**Exercise brief**. Lines below that include "turned" are the answer; copy each one.

**Dataset content**.
-------
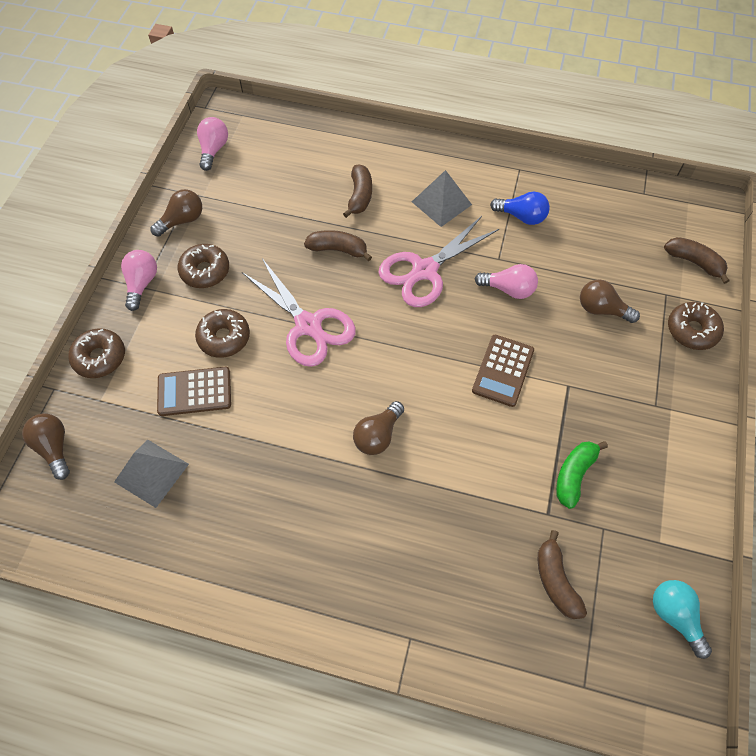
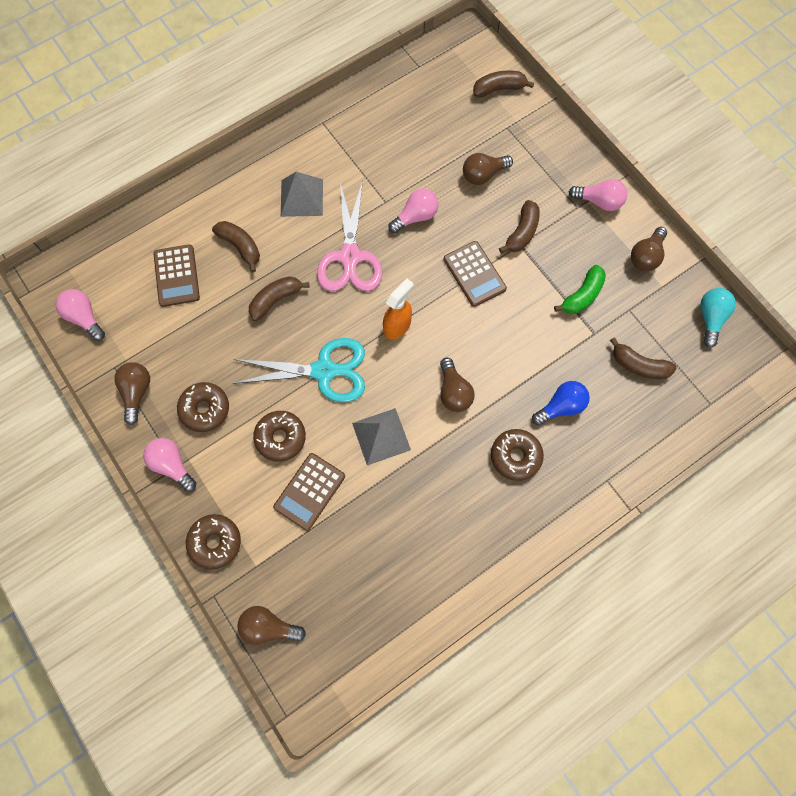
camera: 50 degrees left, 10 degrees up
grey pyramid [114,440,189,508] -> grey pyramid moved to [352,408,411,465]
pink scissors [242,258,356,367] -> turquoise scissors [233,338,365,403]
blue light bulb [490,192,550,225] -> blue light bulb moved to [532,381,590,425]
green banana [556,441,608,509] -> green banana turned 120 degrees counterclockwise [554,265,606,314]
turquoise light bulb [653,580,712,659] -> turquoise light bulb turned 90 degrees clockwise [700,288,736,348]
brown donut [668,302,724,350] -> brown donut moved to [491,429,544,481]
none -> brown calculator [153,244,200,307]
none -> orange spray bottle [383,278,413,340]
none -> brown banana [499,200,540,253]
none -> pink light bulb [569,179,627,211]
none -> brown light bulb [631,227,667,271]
-------
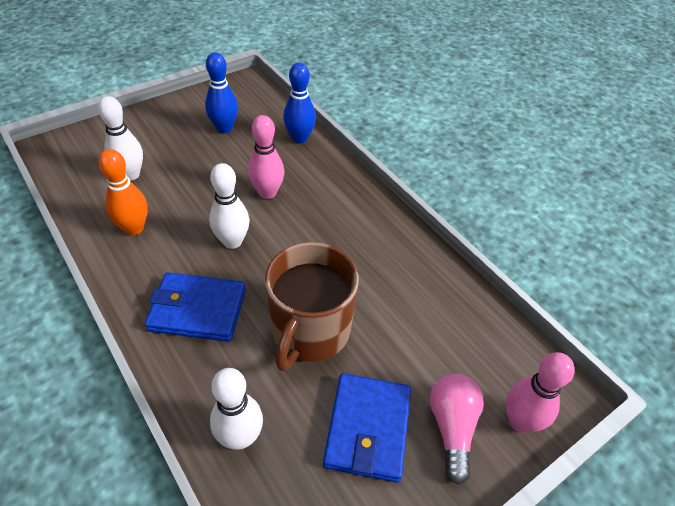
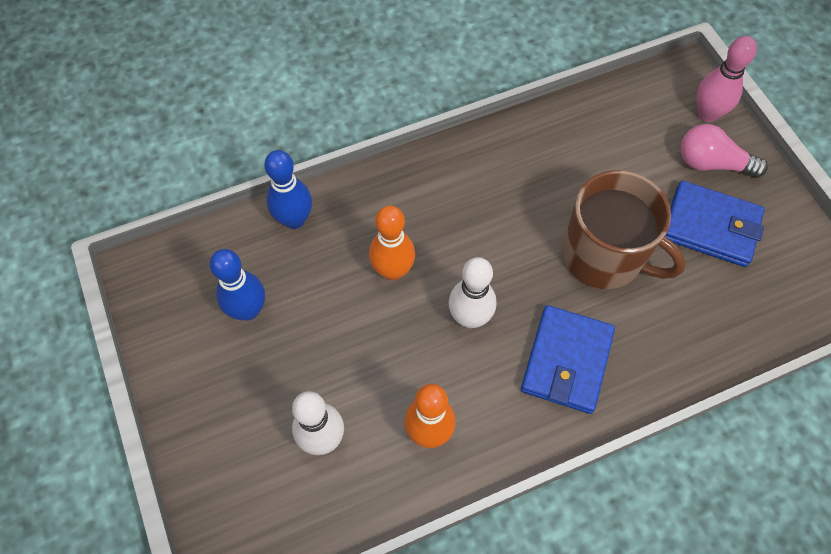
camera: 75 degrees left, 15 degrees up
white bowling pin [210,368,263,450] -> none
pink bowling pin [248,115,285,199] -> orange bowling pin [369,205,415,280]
-------
**Task solution**.
green banana [556,441,608,509] -> green banana turned 120 degrees counterclockwise [554,265,606,314]
turquoise light bulb [653,580,712,659] -> turquoise light bulb turned 90 degrees clockwise [700,288,736,348]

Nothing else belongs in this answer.